**Exercise requirements:**
Restate the records below exactly. Pictures are not part of the copy.

Exercise data below:

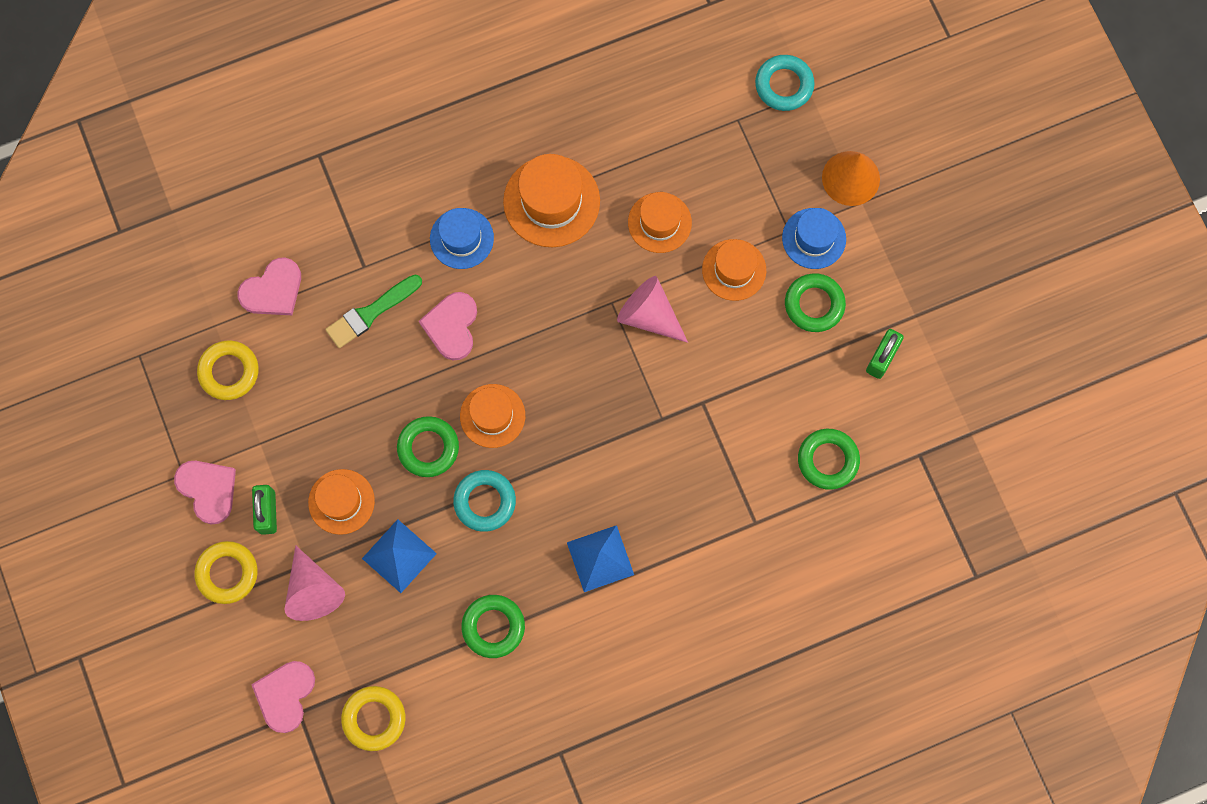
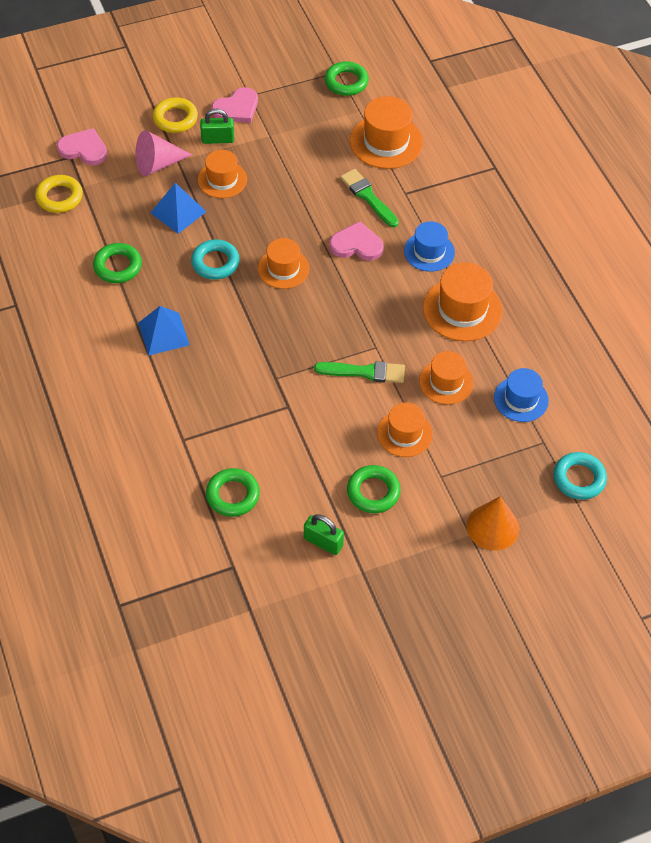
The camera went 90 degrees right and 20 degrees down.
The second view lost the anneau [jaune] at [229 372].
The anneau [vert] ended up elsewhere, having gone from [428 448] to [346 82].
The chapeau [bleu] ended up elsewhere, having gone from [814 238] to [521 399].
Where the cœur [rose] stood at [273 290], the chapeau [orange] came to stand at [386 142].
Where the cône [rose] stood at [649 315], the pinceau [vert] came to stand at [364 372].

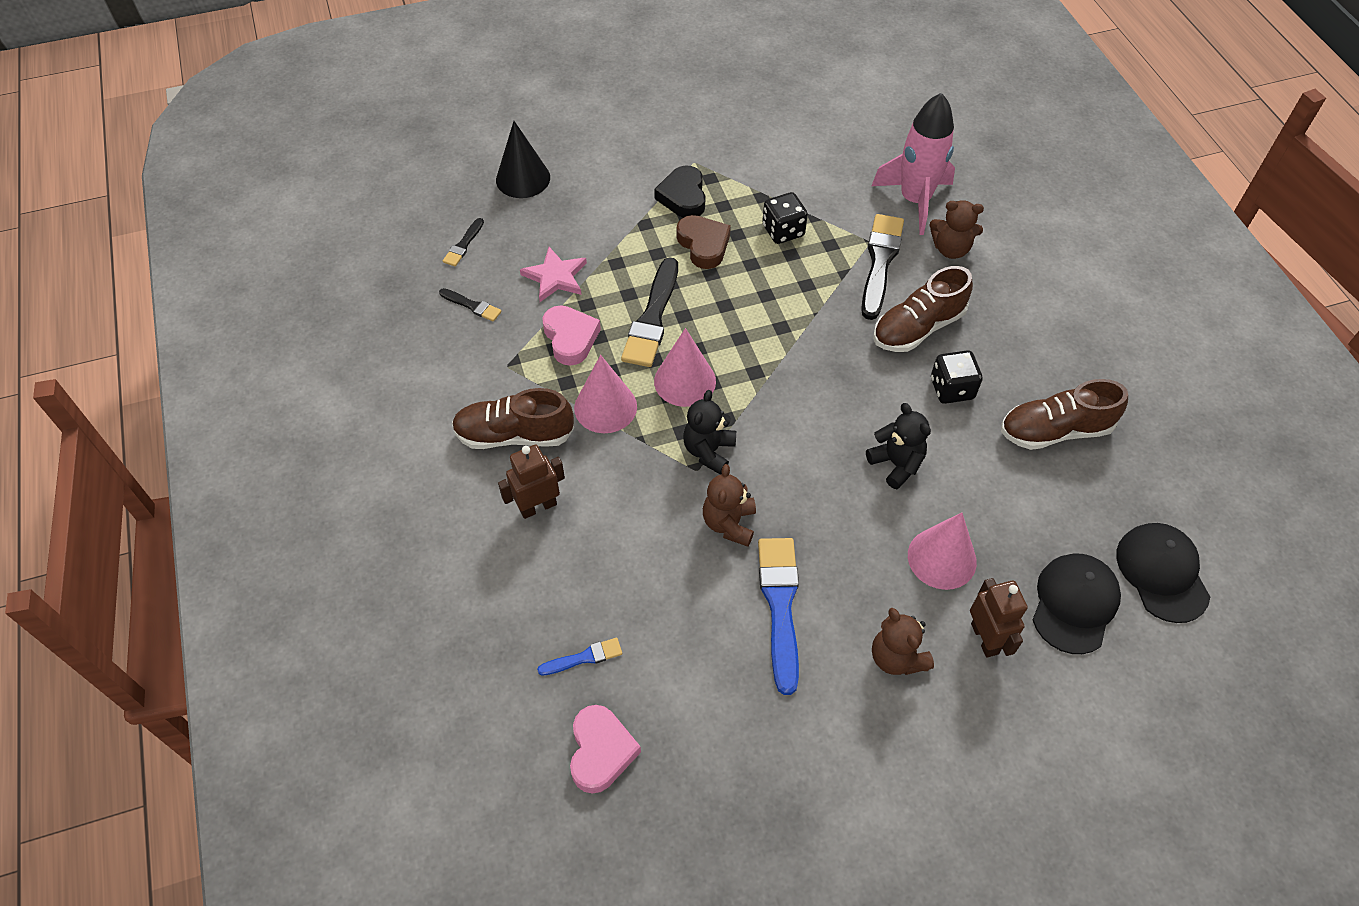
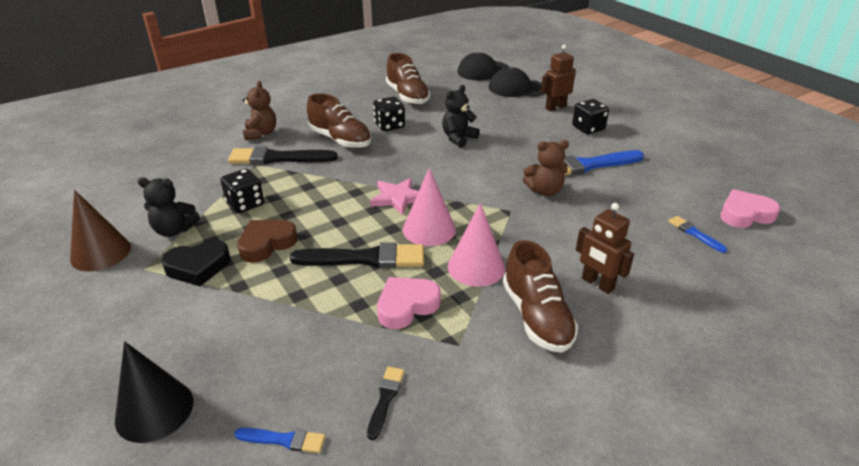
The camera went 105 degrees left and 20 degrees down.
The second view lost the fusée [rose] at [915 200].
The second view lost the cône [rose] at [942 558].
The second view gained the cône [marron] at [101 253].
The étoile [rose] ended up elsewhere, having gone from [555 277] to [398 198].
The ours en peluche [noir] ended up elsewhere, having gone from [709 451] to [174 230].
Where the ours en peluche [marron] stood at [896 657], the dé [noir] came to stand at [588 128].
What was the pinceau [noir] at [463 245] turned into the pinceau [bleu] at [284 440].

End of Exercise data.

**Exercise result:**
The camera went 90 degrees right and 20 degrees down.
The second view lost the anneau [jaune] at [229 372].
The anneau [vert] ended up elsewhere, having gone from [428 448] to [346 82].
The chapeau [bleu] ended up elsewhere, having gone from [814 238] to [521 399].
Where the cœur [rose] stood at [273 290], the chapeau [orange] came to stand at [386 142].
Where the cône [rose] stood at [649 315], the pinceau [vert] came to stand at [364 372].

The camera went 105 degrees left and 20 degrees down.
The second view lost the fusée [rose] at [915 200].
The second view lost the cône [rose] at [942 558].
The second view gained the cône [marron] at [101 253].
The étoile [rose] ended up elsewhere, having gone from [555 277] to [398 198].
The ours en peluche [noir] ended up elsewhere, having gone from [709 451] to [174 230].
Where the ours en peluche [marron] stood at [896 657], the dé [noir] came to stand at [588 128].
What was the pinceau [noir] at [463 245] turned into the pinceau [bleu] at [284 440].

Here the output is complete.